# Your objective:
Print exactly, and only, the lines from the one that has "relocated | stacking" through the end of the material below, with both ends included and the pictures omitted.

# Data:
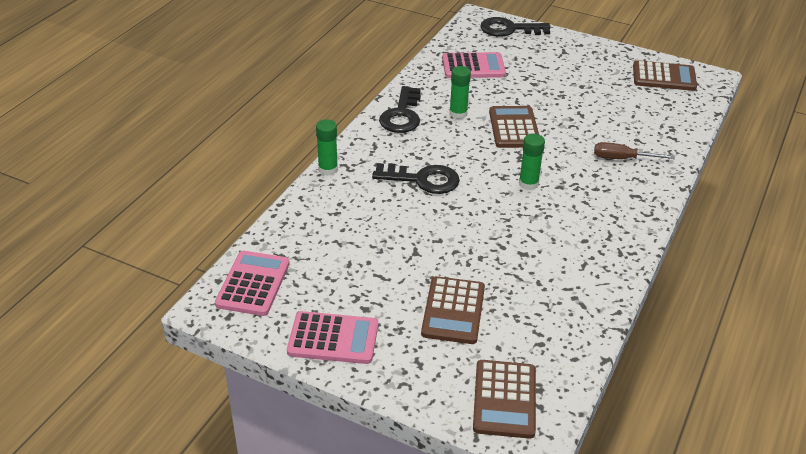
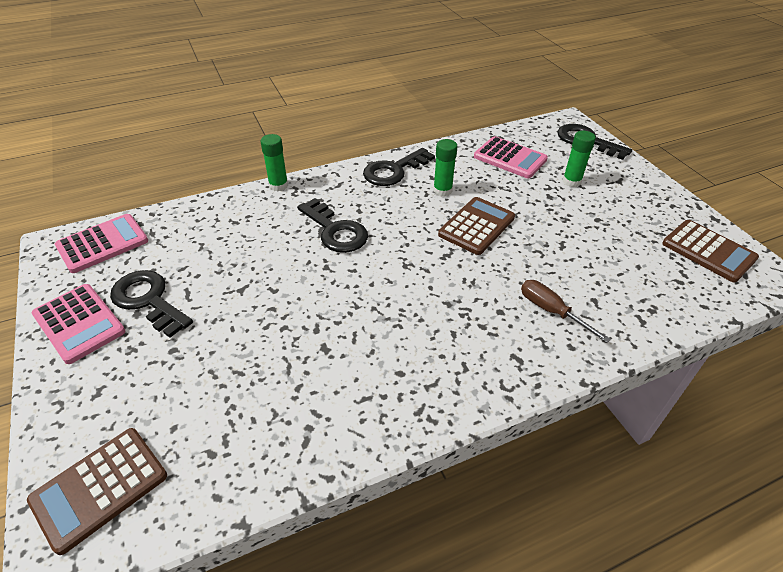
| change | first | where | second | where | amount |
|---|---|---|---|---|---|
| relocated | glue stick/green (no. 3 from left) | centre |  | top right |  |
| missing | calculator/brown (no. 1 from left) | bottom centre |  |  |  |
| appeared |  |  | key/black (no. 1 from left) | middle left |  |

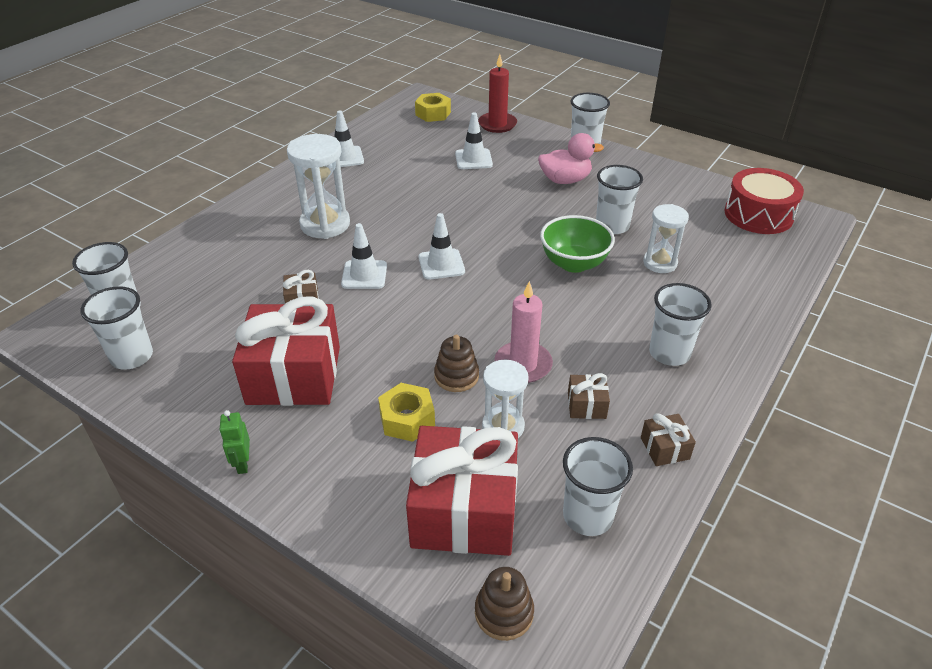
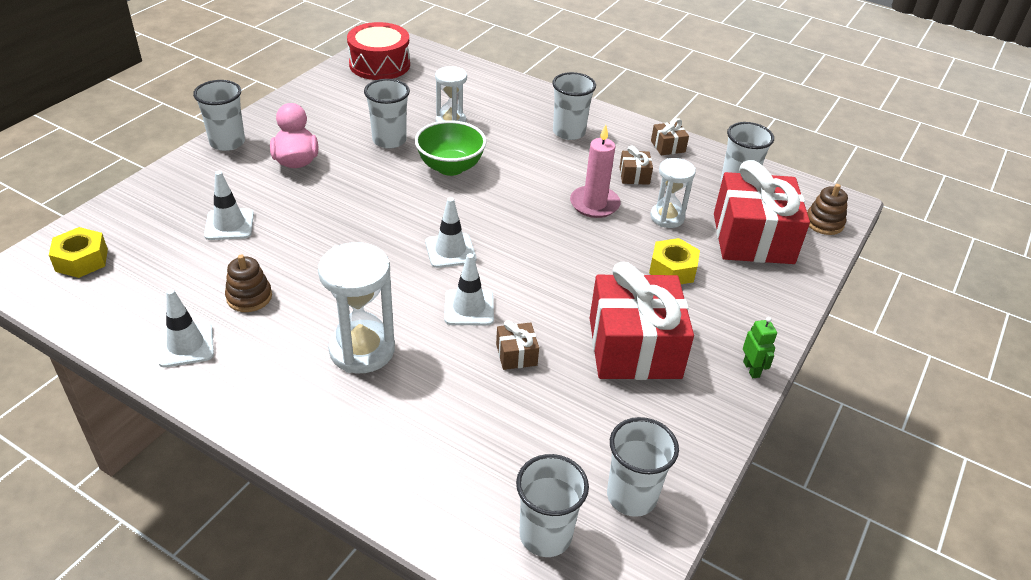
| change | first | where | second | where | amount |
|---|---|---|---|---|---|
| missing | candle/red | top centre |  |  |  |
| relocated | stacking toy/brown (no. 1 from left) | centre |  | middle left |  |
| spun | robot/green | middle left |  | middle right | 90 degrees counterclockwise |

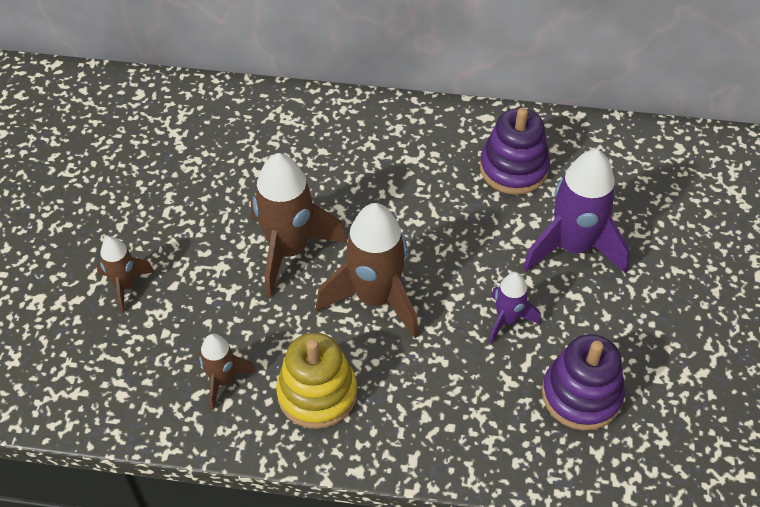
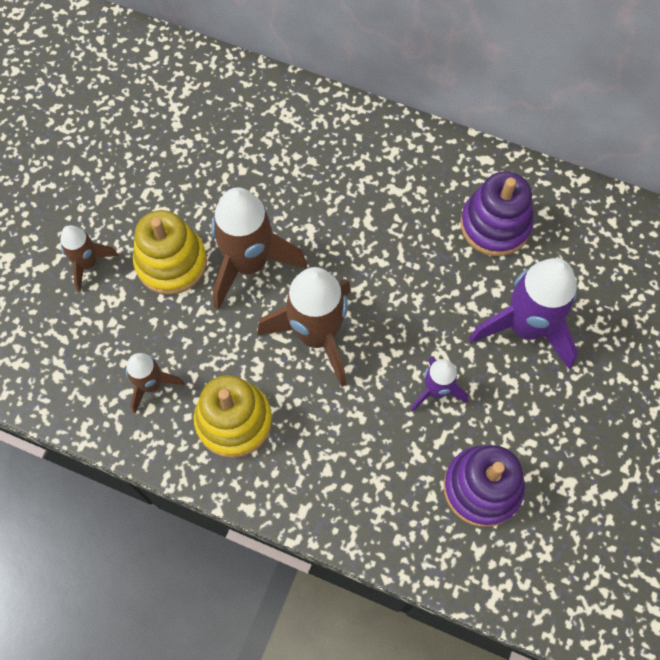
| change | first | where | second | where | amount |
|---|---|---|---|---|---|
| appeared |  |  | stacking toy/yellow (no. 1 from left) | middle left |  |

# Task output:
| relocated | stacking toy/brown (no. 1 from left) | centre |  | middle left |  |
| spun | robot/green | middle left |  | middle right | 90 degrees counterclockwise |

| change | first | where | second | where | amount |
|---|---|---|---|---|---|
| appeared |  |  | stacking toy/yellow (no. 1 from left) | middle left |  |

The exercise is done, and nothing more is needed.